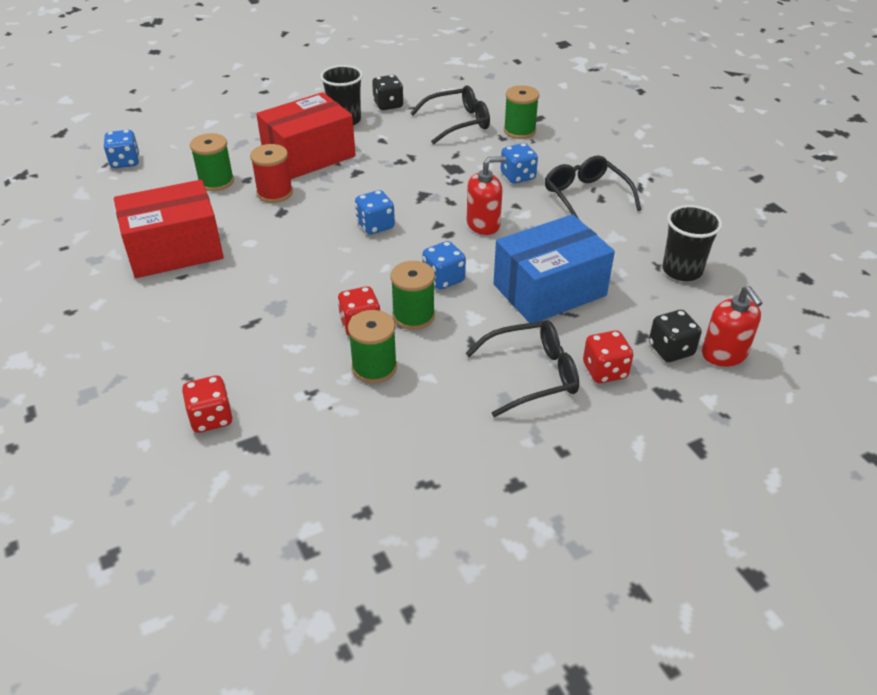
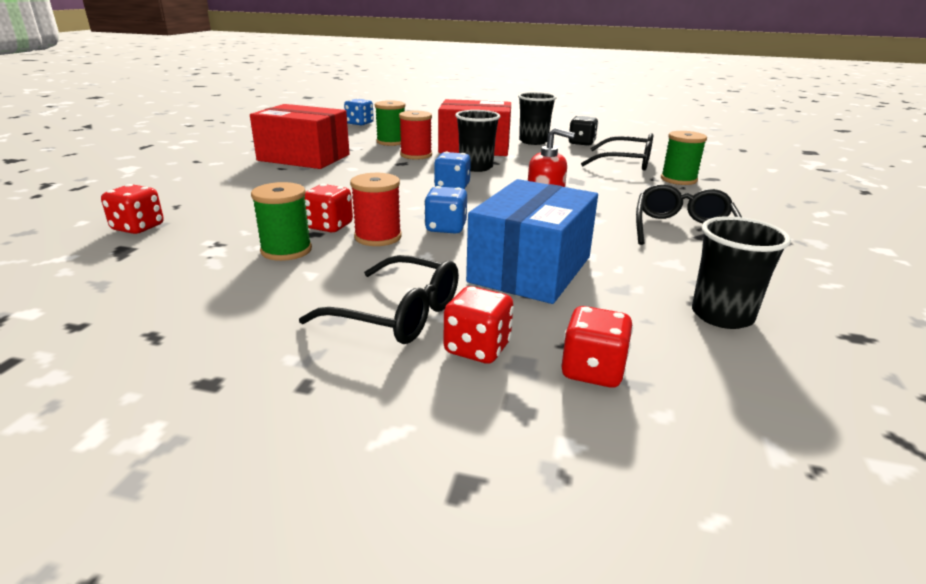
camera: 40 degrees right, 15 degrees down
(354, 187) = (476, 167): none -> black cup
(413, 316) = (378, 237): green spool -> red spool
(518, 176) = (630, 200): blue dice -> none
(549, 290) = (530, 269): blue box -> blue box turned 75 degrees counterclockwise
(671, 350) = (592, 371): black dice -> red dice
(724, 354) = (667, 412): red soap dispenser -> none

######

Exercise requirements: What is needed is every record above, returned exactly, with the pictures omitted.

Your solution:
camera: 40 degrees right, 15 degrees down
(354, 187) = (476, 167): none -> black cup
(413, 316) = (378, 237): green spool -> red spool
(518, 176) = (630, 200): blue dice -> none
(549, 290) = (530, 269): blue box -> blue box turned 75 degrees counterclockwise
(671, 350) = (592, 371): black dice -> red dice
(724, 354) = (667, 412): red soap dispenser -> none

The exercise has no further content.